■ What is required
Give back all of the records, exactly and completely.

Data records Start Marker

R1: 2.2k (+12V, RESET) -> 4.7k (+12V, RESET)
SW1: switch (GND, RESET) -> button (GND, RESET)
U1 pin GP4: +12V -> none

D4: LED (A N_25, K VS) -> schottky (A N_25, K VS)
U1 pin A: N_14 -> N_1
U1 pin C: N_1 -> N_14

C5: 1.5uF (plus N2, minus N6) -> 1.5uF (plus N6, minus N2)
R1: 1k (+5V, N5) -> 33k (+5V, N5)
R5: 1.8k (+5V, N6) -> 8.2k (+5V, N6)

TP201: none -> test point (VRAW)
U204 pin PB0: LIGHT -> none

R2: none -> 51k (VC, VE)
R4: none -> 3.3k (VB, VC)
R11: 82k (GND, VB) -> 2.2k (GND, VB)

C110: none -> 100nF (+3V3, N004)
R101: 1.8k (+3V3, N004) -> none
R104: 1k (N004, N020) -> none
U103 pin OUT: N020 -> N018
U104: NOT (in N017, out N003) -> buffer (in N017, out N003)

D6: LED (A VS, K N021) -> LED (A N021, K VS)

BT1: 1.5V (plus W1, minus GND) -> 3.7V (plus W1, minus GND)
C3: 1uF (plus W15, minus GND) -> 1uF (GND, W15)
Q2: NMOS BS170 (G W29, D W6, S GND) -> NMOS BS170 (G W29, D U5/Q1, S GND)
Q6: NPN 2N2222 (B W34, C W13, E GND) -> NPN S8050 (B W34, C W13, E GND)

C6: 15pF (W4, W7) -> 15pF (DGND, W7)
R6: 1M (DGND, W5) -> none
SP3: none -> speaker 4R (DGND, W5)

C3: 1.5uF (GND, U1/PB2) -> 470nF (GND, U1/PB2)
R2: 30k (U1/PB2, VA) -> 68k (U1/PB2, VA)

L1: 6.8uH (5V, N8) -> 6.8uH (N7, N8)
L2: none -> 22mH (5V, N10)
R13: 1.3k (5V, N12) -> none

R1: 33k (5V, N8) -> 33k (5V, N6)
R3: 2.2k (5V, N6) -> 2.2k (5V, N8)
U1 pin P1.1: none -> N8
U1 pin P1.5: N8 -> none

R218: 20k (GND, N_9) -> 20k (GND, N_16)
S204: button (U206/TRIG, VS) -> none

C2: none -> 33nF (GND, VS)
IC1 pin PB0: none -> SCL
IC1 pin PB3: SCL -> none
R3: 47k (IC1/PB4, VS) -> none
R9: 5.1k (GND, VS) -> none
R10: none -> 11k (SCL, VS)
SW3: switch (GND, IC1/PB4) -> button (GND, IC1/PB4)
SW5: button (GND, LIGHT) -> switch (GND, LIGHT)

Data records End Marker

■ Task response
R1: 2.2k (+12V, RESET) -> 4.7k (+12V, RESET)
SW1: switch (GND, RESET) -> button (GND, RESET)
U1 pin GP4: +12V -> none

D4: LED (A N_25, K VS) -> schottky (A N_25, K VS)
U1 pin A: N_14 -> N_1
U1 pin C: N_1 -> N_14

C5: 1.5uF (plus N2, minus N6) -> 1.5uF (plus N6, minus N2)
R1: 1k (+5V, N5) -> 33k (+5V, N5)
R5: 1.8k (+5V, N6) -> 8.2k (+5V, N6)

TP201: none -> test point (VRAW)
U204 pin PB0: LIGHT -> none

R2: none -> 51k (VC, VE)
R4: none -> 3.3k (VB, VC)
R11: 82k (GND, VB) -> 2.2k (GND, VB)

C110: none -> 100nF (+3V3, N004)
R101: 1.8k (+3V3, N004) -> none
R104: 1k (N004, N020) -> none
U103 pin OUT: N020 -> N018
U104: NOT (in N017, out N003) -> buffer (in N017, out N003)

D6: LED (A VS, K N021) -> LED (A N021, K VS)

BT1: 1.5V (plus W1, minus GND) -> 3.7V (plus W1, minus GND)
C3: 1uF (plus W15, minus GND) -> 1uF (GND, W15)
Q2: NMOS BS170 (G W29, D W6, S GND) -> NMOS BS170 (G W29, D U5/Q1, S GND)
Q6: NPN 2N2222 (B W34, C W13, E GND) -> NPN S8050 (B W34, C W13, E GND)

C6: 15pF (W4, W7) -> 15pF (DGND, W7)
R6: 1M (DGND, W5) -> none
SP3: none -> speaker 4R (DGND, W5)

C3: 1.5uF (GND, U1/PB2) -> 470nF (GND, U1/PB2)
R2: 30k (U1/PB2, VA) -> 68k (U1/PB2, VA)

L1: 6.8uH (5V, N8) -> 6.8uH (N7, N8)
L2: none -> 22mH (5V, N10)
R13: 1.3k (5V, N12) -> none

R1: 33k (5V, N8) -> 33k (5V, N6)
R3: 2.2k (5V, N6) -> 2.2k (5V, N8)
U1 pin P1.1: none -> N8
U1 pin P1.5: N8 -> none

R218: 20k (GND, N_9) -> 20k (GND, N_16)
S204: button (U206/TRIG, VS) -> none

C2: none -> 33nF (GND, VS)
IC1 pin PB0: none -> SCL
IC1 pin PB3: SCL -> none
R3: 47k (IC1/PB4, VS) -> none
R9: 5.1k (GND, VS) -> none
R10: none -> 11k (SCL, VS)
SW3: switch (GND, IC1/PB4) -> button (GND, IC1/PB4)
SW5: button (GND, LIGHT) -> switch (GND, LIGHT)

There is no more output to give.